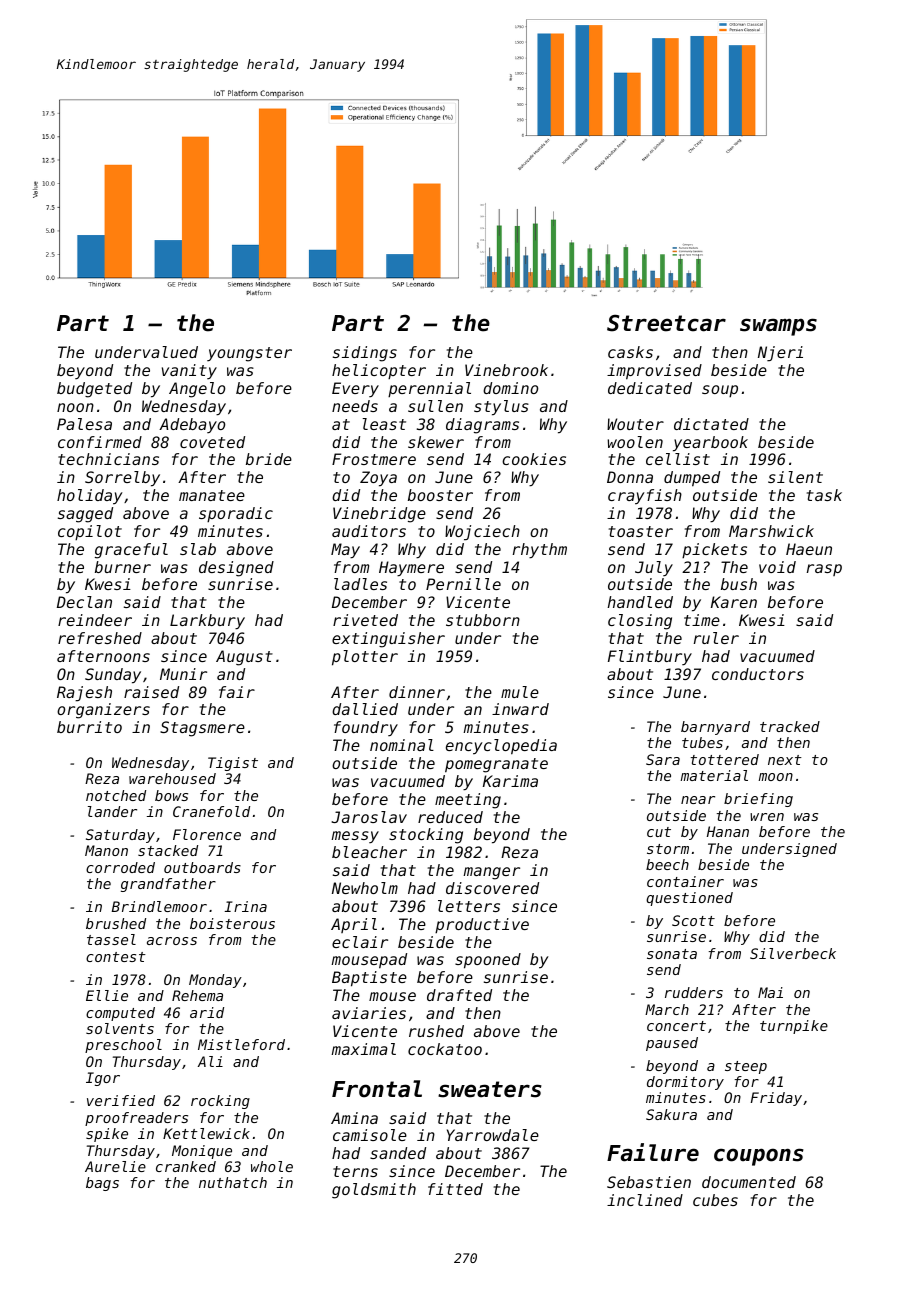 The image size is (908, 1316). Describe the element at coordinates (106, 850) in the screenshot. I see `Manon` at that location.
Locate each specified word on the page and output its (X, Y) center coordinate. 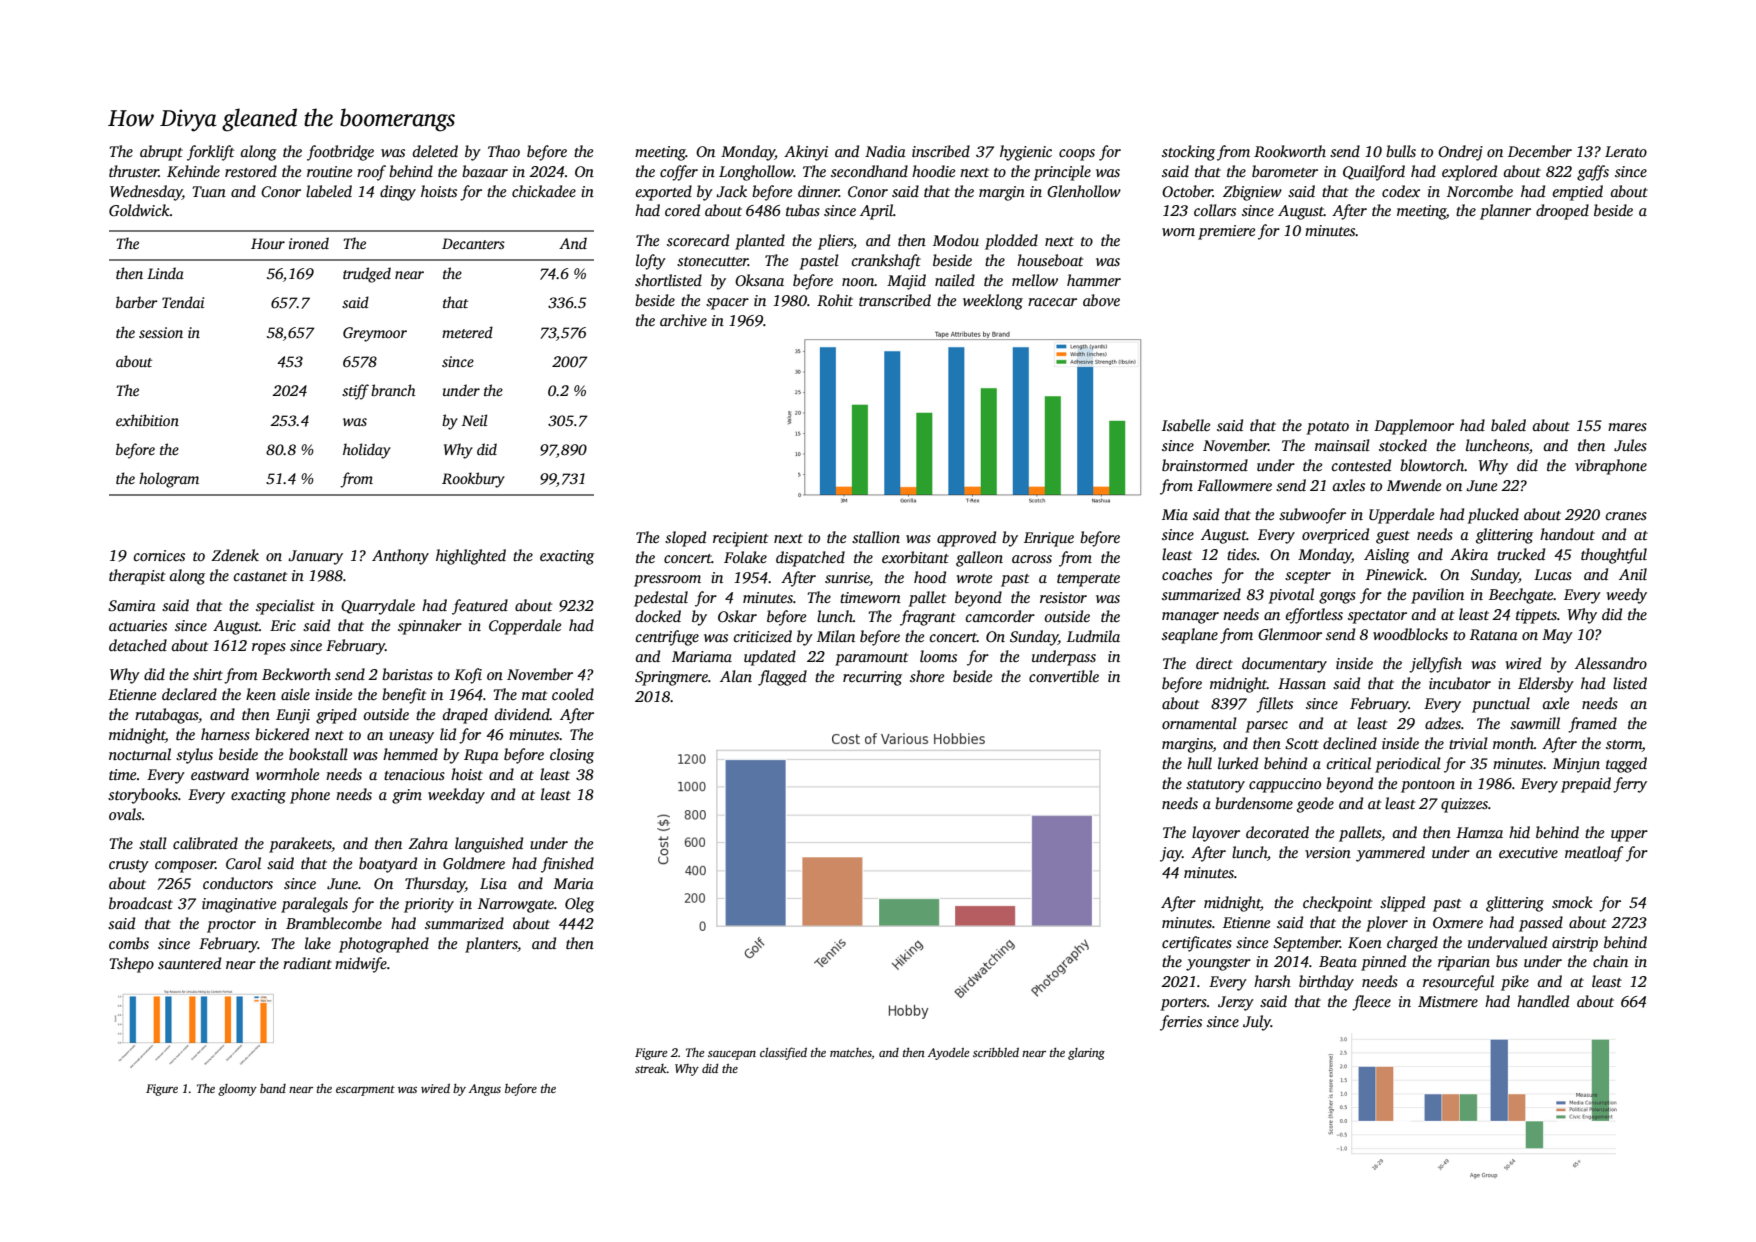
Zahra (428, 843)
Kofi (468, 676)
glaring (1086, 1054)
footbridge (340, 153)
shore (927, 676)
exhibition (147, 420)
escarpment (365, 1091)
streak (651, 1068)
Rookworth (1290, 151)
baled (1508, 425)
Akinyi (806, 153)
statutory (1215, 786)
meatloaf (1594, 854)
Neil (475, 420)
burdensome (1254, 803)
———
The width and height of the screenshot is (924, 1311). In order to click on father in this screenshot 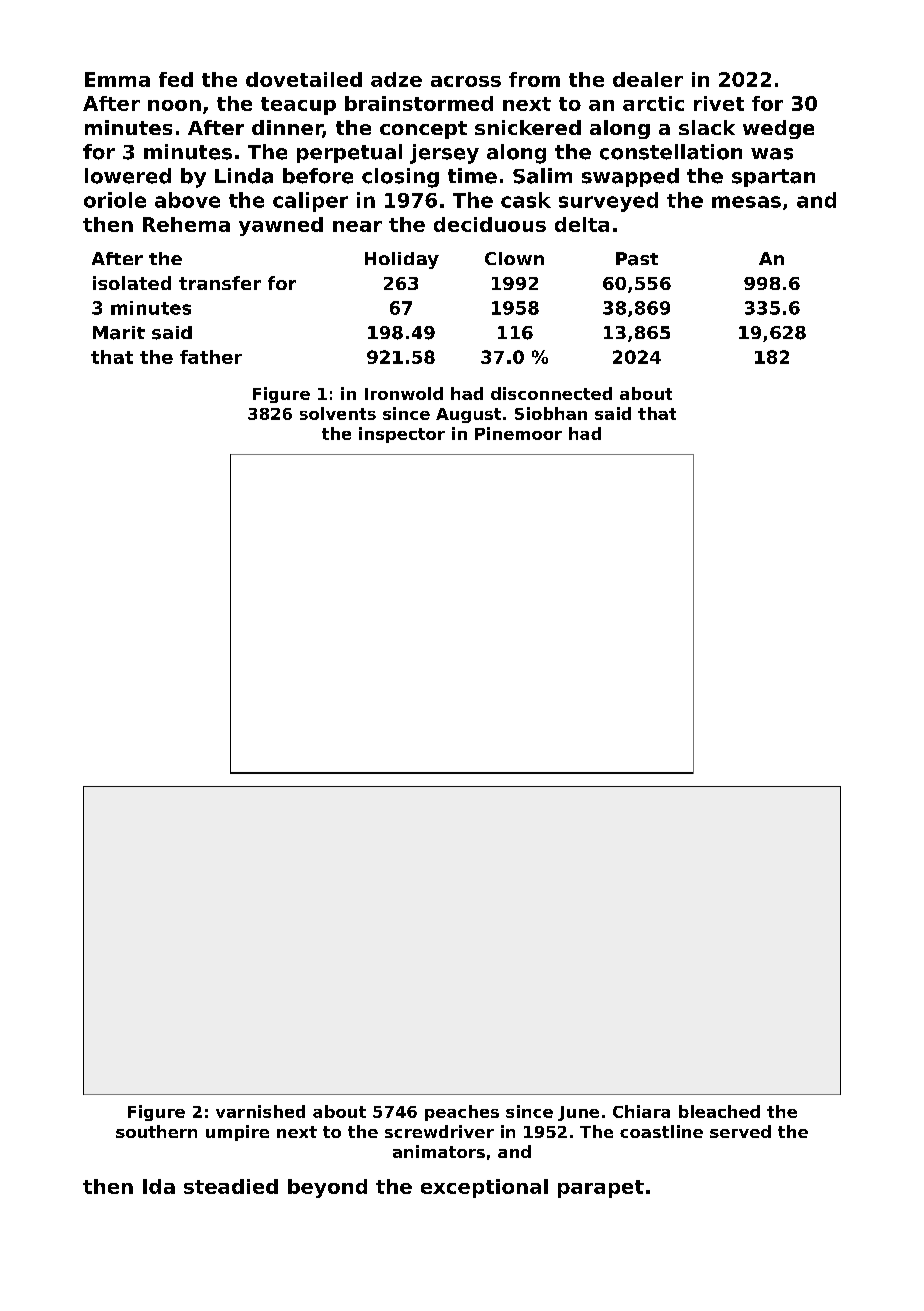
———
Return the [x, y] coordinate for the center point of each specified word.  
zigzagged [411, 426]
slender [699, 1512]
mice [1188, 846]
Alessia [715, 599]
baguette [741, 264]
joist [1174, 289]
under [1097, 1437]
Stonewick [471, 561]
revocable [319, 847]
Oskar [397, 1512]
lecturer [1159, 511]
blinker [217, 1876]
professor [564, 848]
———
- PROBLEM STATEMENT -
Scale the part of the entries that opens with the line containing "mice [1188, 846]" and closes with the line containing "professor [564, 848]", both lines included. Reproduce each line in full, multiply every coordinate in the answers by 1.5, round to whole numbers with halves going up, and return only these lines.

- SOLUTION TO THIS PROBLEM -
mice [1782, 1269]
Alessia [1073, 899]
baguette [1112, 396]
joist [1761, 434]
under [1646, 2156]
Stonewick [707, 842]
revocable [479, 1271]
Oskar [596, 2268]
lecturer [1739, 767]
blinker [326, 2814]
professor [846, 1272]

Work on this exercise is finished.